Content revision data
---
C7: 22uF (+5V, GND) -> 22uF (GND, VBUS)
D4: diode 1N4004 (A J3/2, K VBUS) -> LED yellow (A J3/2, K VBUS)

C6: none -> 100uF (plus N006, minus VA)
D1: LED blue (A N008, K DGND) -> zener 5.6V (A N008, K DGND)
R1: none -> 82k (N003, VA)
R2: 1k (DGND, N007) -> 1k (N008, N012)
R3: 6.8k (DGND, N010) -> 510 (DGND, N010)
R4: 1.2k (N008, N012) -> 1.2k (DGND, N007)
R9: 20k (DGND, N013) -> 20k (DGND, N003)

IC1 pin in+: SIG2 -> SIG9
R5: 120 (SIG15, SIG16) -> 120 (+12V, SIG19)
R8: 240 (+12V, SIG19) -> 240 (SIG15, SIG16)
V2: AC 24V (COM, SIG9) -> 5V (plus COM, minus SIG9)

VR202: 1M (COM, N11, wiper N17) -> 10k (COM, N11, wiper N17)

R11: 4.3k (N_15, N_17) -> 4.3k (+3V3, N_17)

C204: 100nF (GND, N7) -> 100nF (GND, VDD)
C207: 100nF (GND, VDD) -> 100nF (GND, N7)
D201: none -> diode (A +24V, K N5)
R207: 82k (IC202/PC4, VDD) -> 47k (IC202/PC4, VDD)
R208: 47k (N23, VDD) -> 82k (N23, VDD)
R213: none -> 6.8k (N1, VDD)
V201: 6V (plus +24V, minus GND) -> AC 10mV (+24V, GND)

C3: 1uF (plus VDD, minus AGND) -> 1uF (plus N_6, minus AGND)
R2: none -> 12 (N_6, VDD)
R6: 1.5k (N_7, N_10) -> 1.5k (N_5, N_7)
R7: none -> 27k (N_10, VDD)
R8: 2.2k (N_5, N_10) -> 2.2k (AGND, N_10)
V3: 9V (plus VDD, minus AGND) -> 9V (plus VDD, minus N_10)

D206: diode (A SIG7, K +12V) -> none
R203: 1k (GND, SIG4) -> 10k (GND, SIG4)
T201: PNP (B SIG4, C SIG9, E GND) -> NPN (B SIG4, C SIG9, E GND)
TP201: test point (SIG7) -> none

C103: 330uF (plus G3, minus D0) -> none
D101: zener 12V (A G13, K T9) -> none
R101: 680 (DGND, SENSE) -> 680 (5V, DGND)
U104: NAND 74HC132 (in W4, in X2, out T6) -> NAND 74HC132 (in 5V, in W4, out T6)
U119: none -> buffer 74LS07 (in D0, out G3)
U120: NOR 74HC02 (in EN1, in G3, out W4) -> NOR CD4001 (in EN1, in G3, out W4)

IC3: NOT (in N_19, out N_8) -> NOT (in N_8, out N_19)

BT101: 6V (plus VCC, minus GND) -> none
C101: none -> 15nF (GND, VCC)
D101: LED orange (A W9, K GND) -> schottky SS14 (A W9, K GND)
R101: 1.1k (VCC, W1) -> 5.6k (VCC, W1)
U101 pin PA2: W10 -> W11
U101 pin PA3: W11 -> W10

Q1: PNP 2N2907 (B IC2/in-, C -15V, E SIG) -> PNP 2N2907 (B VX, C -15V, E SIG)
---
YOUR OBJECTIVE | What is needed is each line of the entries that contains the word "VBUS".

WRITTEN RESPONSE |
C7: 22uF (+5V, GND) -> 22uF (GND, VBUS)
D4: diode 1N4004 (A J3/2, K VBUS) -> LED yellow (A J3/2, K VBUS)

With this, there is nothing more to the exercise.